ABOUT THIS EXERCISE – Look through the listing below for the word "none" and copy every line where it occurs.

*** Opening of MATERIAL FOR THIS TASK ***

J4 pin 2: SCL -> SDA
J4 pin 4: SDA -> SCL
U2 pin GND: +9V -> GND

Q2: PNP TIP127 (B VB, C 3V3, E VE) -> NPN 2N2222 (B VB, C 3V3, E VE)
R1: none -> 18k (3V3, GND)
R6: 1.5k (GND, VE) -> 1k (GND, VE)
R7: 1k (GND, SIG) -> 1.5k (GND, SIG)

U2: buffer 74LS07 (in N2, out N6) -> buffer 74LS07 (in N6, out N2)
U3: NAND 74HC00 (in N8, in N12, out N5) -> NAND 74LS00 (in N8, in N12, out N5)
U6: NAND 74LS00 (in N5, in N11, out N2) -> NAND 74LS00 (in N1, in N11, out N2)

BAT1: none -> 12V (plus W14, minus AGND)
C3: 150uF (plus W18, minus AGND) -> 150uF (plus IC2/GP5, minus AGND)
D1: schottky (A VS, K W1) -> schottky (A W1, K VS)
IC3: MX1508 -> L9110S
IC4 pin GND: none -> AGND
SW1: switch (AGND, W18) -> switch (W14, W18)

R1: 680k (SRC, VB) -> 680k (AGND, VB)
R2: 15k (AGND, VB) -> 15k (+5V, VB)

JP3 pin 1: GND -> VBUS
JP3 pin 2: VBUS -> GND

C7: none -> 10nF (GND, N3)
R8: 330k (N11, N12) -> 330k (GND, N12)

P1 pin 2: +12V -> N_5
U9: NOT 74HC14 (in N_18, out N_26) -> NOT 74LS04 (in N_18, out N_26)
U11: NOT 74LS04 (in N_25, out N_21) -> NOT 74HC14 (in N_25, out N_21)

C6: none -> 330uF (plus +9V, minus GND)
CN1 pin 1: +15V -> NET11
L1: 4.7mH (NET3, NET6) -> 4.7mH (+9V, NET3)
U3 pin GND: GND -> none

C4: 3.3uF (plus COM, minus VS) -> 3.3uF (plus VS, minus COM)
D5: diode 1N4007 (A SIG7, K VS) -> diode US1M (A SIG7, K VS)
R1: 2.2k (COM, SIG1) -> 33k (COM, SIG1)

*** Close of MATERIAL FOR THIS TASK ***

ANSWER BELOW –
R1: none -> 18k (3V3, GND)
BAT1: none -> 12V (plus W14, minus AGND)
IC4 pin GND: none -> AGND
C7: none -> 10nF (GND, N3)
C6: none -> 330uF (plus +9V, minus GND)
U3 pin GND: GND -> none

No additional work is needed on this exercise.